Task to carry out | Filter the material below, retaining only the lines that contain the word "cross" and reproducing each of them verbatim.

Raw records |
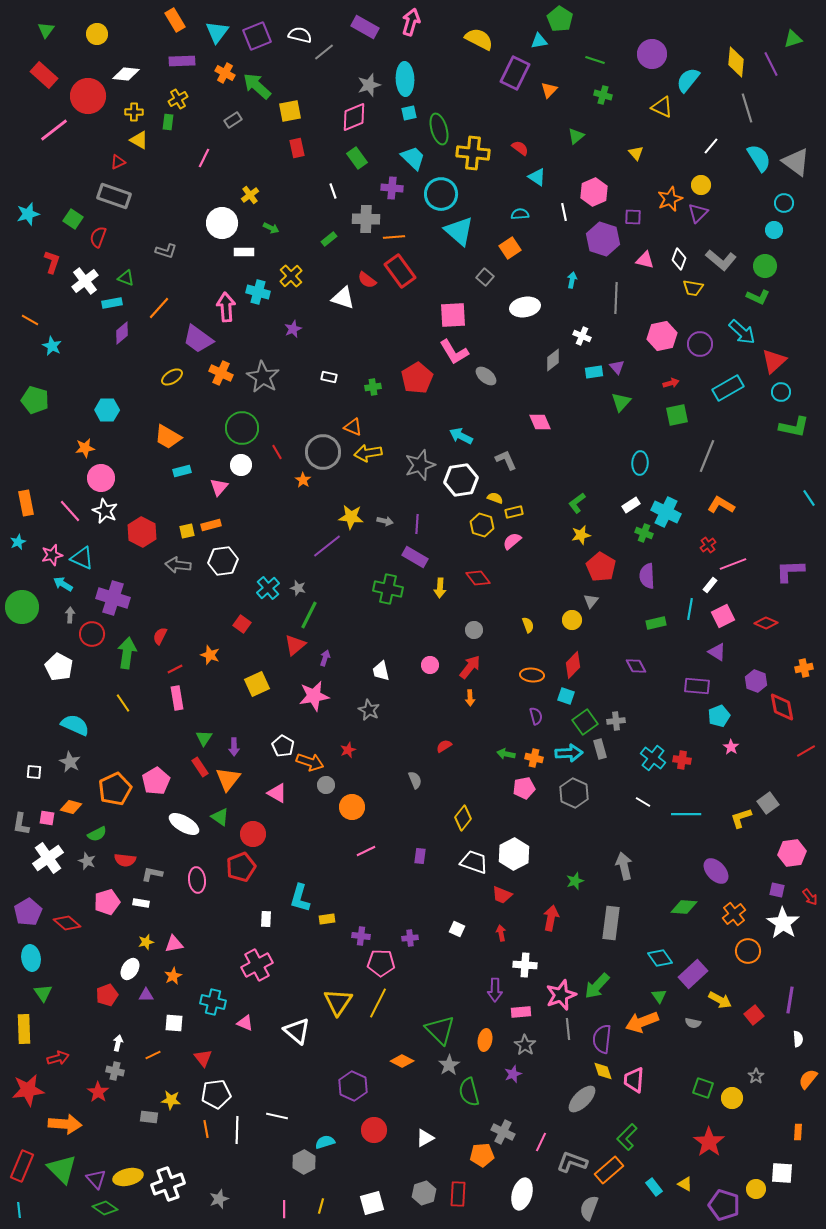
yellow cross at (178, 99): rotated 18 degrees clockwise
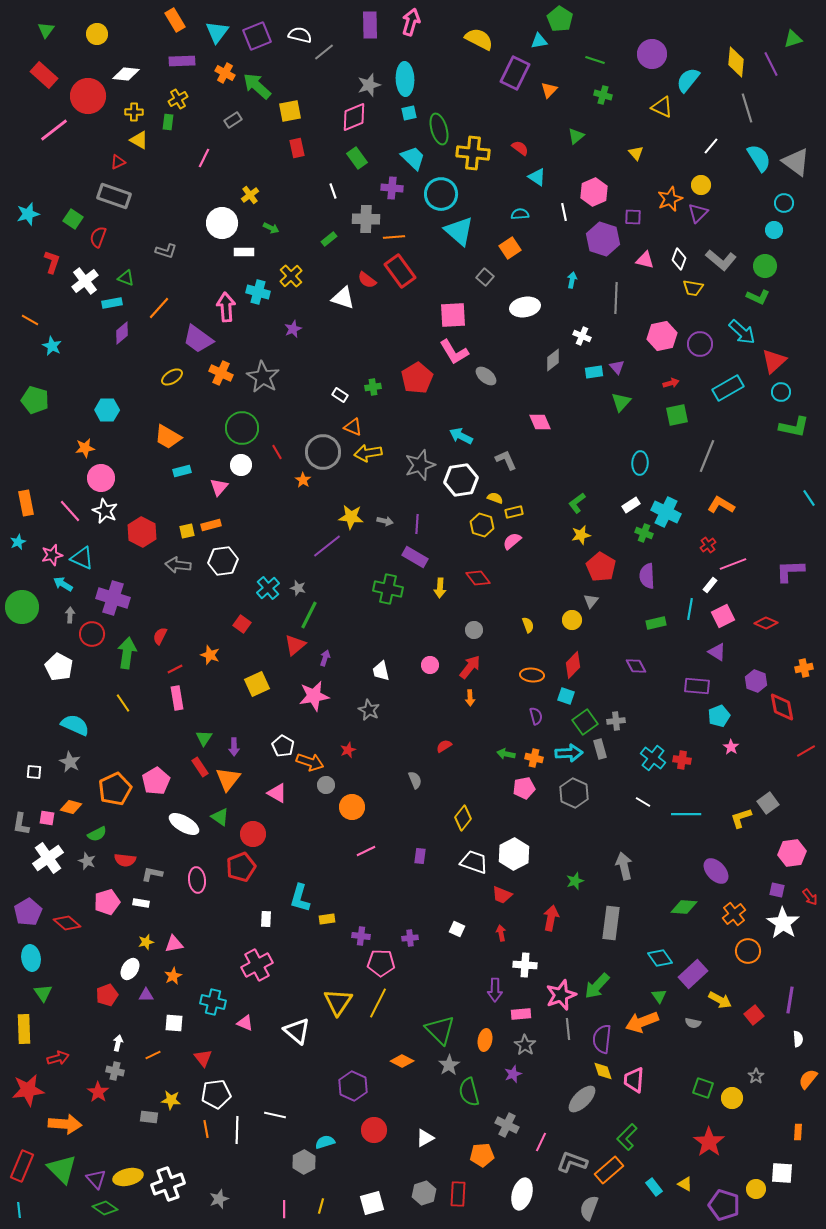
purple rectangle at (365, 27): moved 5 px right, 2 px up; rotated 60 degrees clockwise
white rectangle at (329, 377): moved 11 px right, 18 px down; rotated 21 degrees clockwise
pink rectangle at (521, 1012): moved 2 px down
white line at (277, 1116): moved 2 px left, 1 px up
gray cross at (503, 1132): moved 4 px right, 7 px up
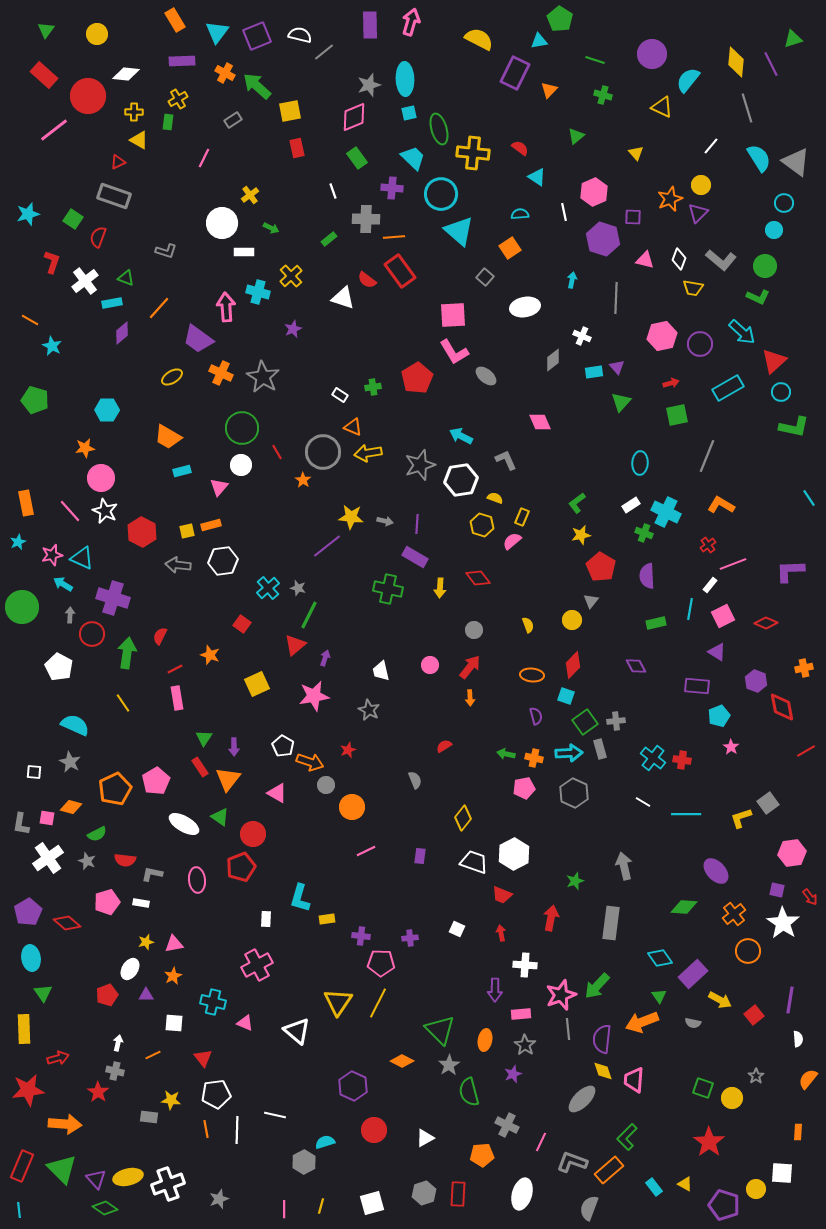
yellow rectangle at (514, 512): moved 8 px right, 5 px down; rotated 54 degrees counterclockwise
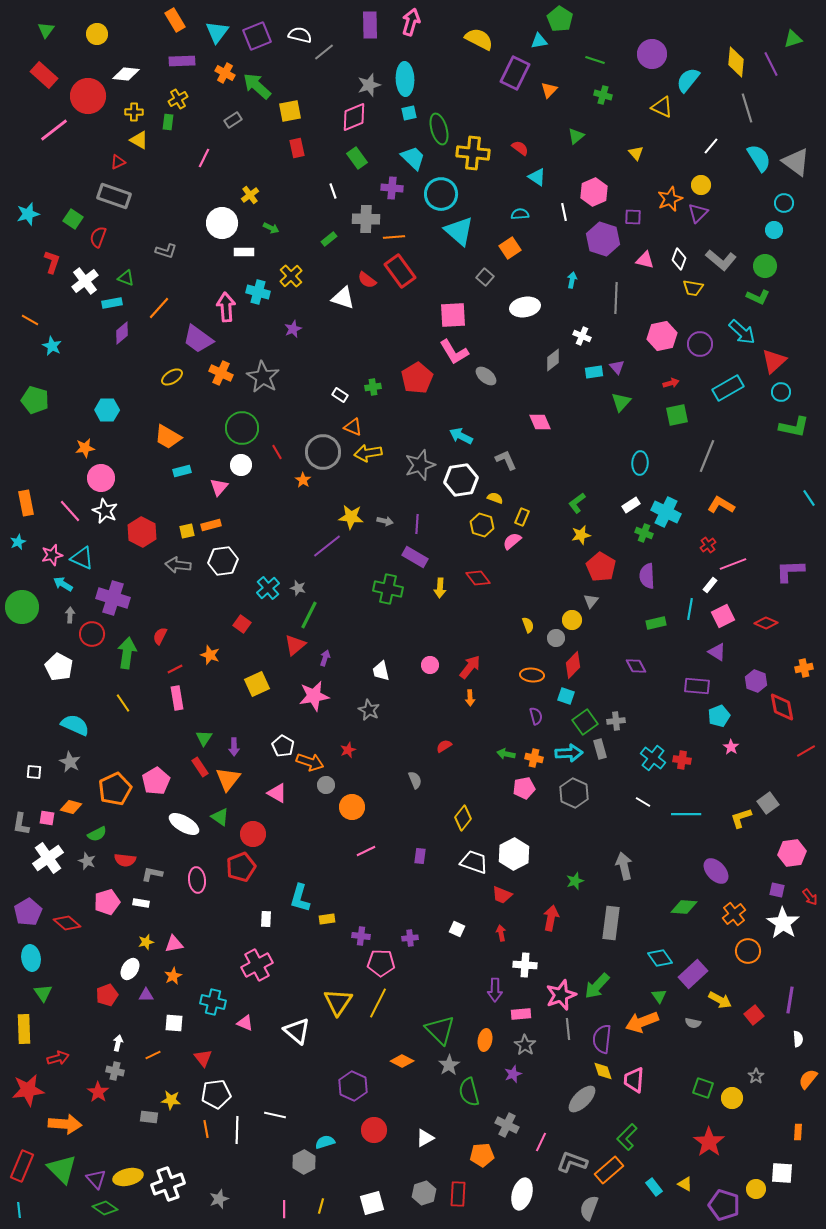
gray circle at (474, 630): moved 82 px right, 8 px down
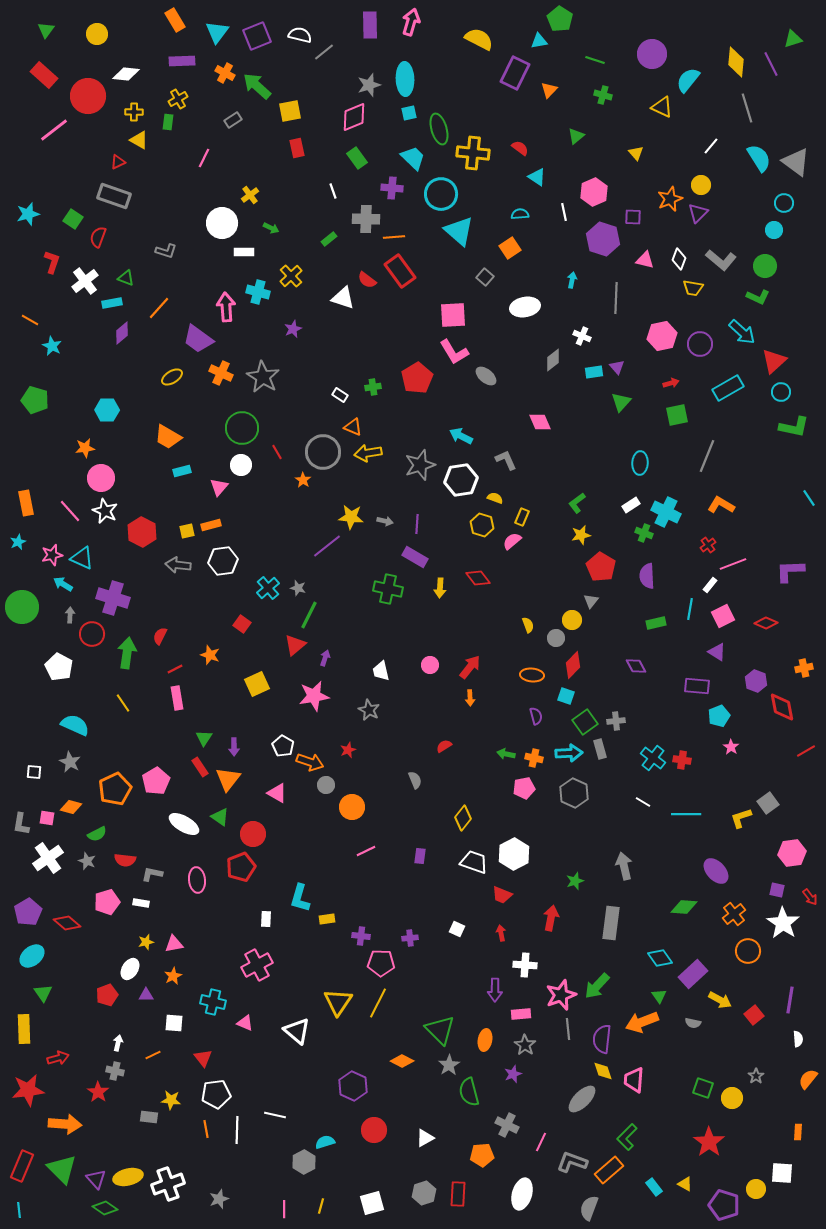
cyan ellipse at (31, 958): moved 1 px right, 2 px up; rotated 60 degrees clockwise
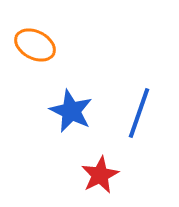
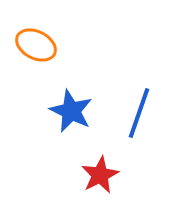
orange ellipse: moved 1 px right
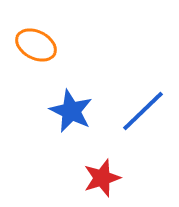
blue line: moved 4 px right, 2 px up; rotated 27 degrees clockwise
red star: moved 2 px right, 3 px down; rotated 9 degrees clockwise
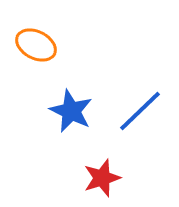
blue line: moved 3 px left
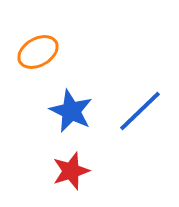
orange ellipse: moved 2 px right, 7 px down; rotated 57 degrees counterclockwise
red star: moved 31 px left, 7 px up
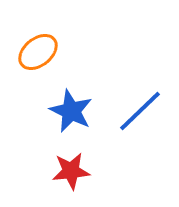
orange ellipse: rotated 9 degrees counterclockwise
red star: rotated 12 degrees clockwise
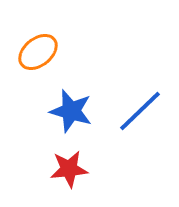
blue star: rotated 9 degrees counterclockwise
red star: moved 2 px left, 2 px up
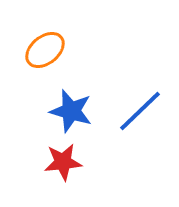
orange ellipse: moved 7 px right, 2 px up
red star: moved 6 px left, 7 px up
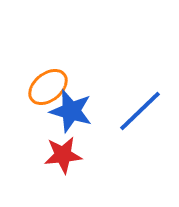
orange ellipse: moved 3 px right, 37 px down
red star: moved 7 px up
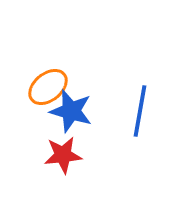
blue line: rotated 36 degrees counterclockwise
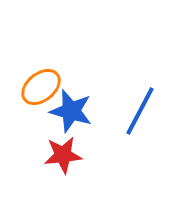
orange ellipse: moved 7 px left
blue line: rotated 18 degrees clockwise
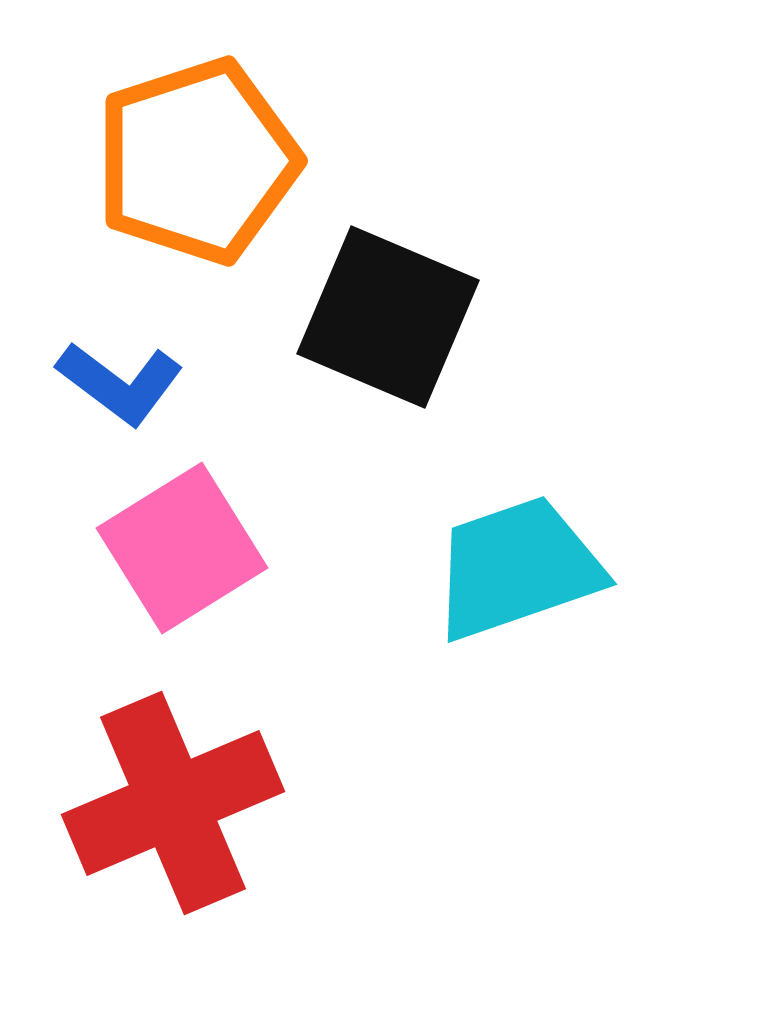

Expected answer |
yellow cross at (178, 99): rotated 18 degrees clockwise
gray cross at (503, 1132): moved 4 px right, 7 px up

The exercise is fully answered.